▶ **WHAT THE TASK ASKS**
Each line in the entries below that holds the string "none" must be copied.

▶ **EXTRACTED ENTRIES**
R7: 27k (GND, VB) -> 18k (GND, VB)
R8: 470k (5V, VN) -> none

* * *

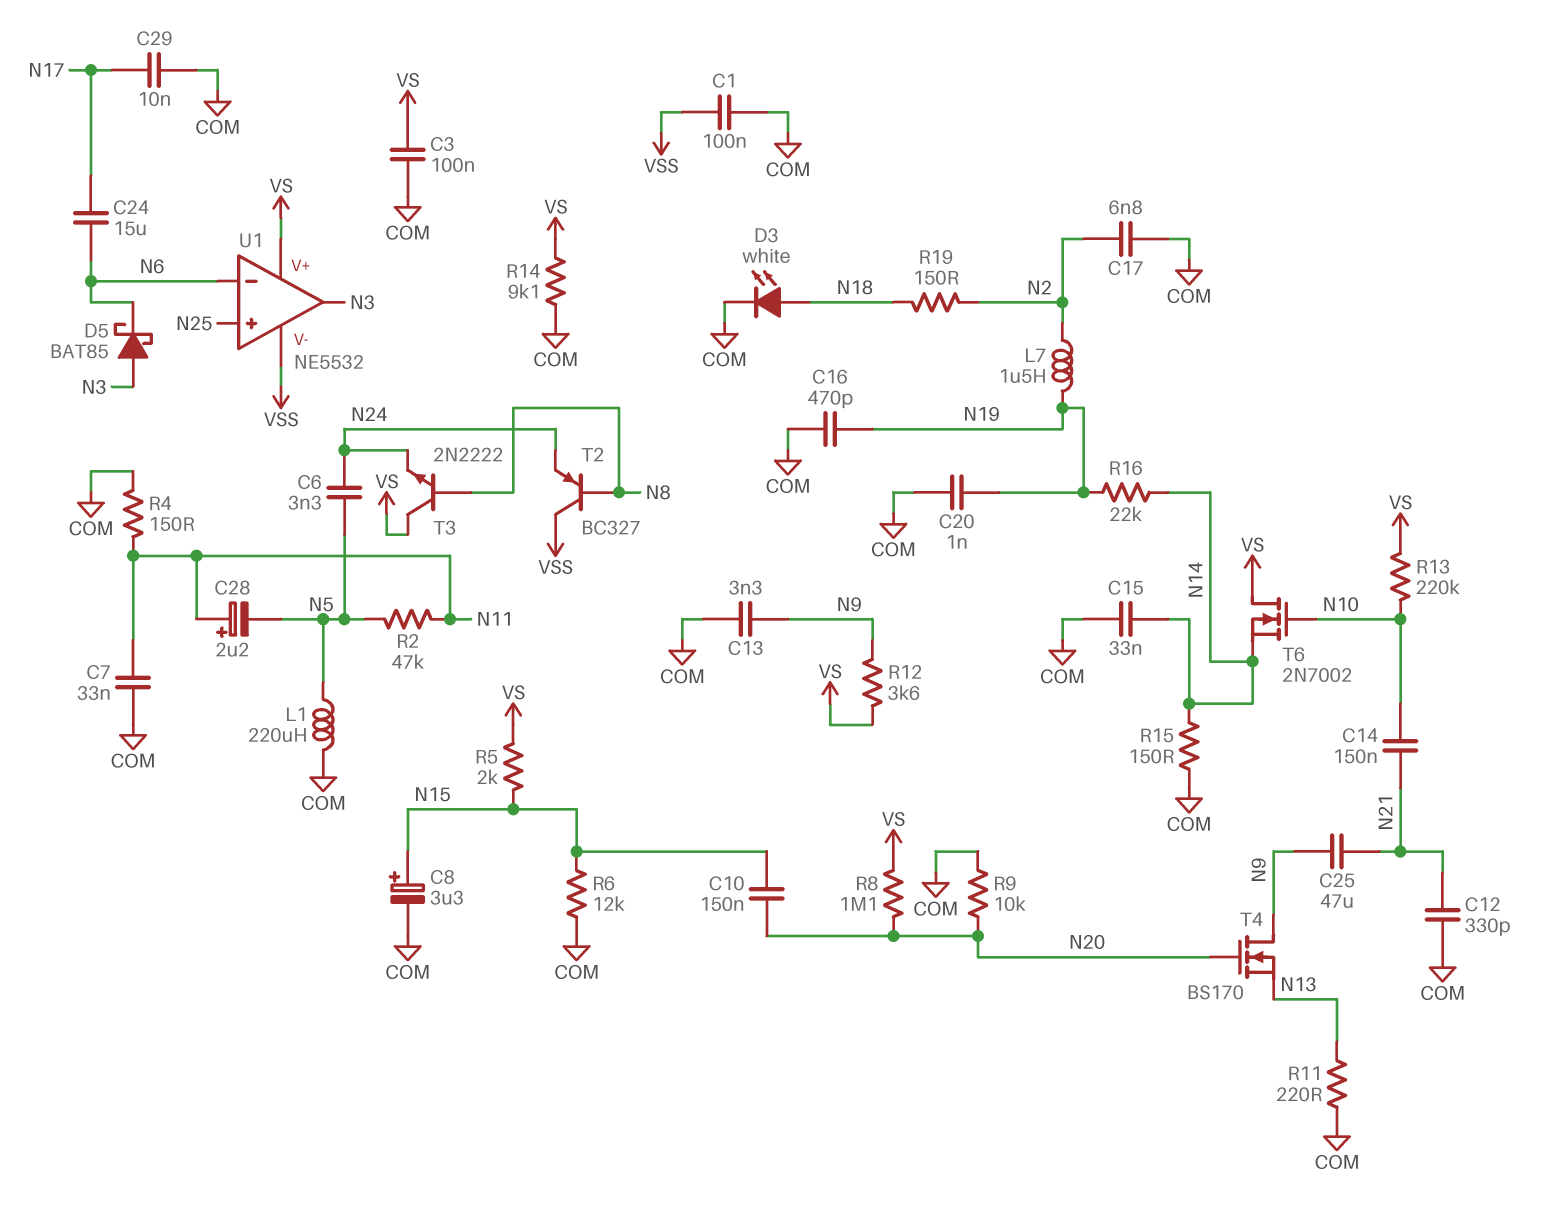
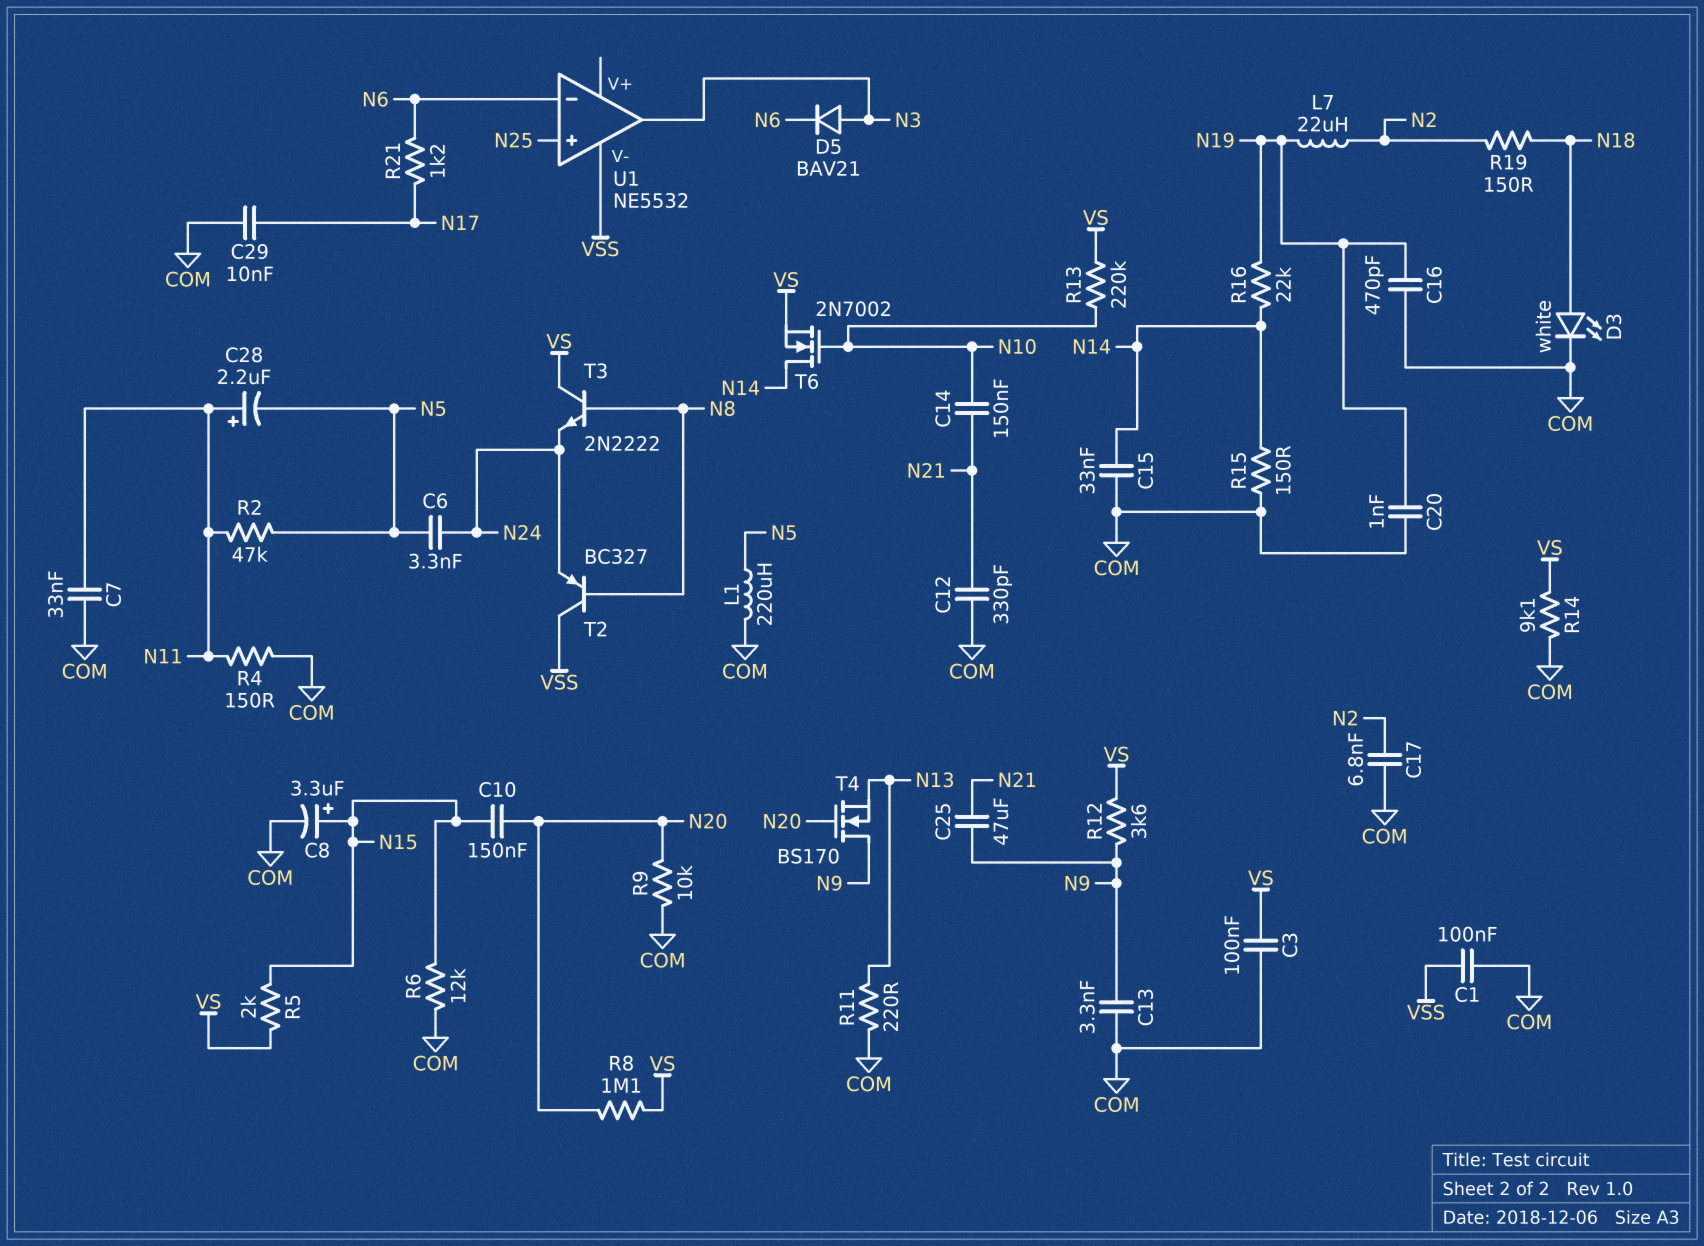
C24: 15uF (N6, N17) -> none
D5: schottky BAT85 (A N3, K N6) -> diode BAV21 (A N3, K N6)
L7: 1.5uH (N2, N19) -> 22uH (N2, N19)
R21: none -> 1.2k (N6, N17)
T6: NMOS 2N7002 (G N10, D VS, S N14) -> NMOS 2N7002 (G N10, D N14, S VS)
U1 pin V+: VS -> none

▶ **YOUR SOLUTION**
R8: 470k (5V, VN) -> none
C24: 15uF (N6, N17) -> none
R21: none -> 1.2k (N6, N17)
U1 pin V+: VS -> none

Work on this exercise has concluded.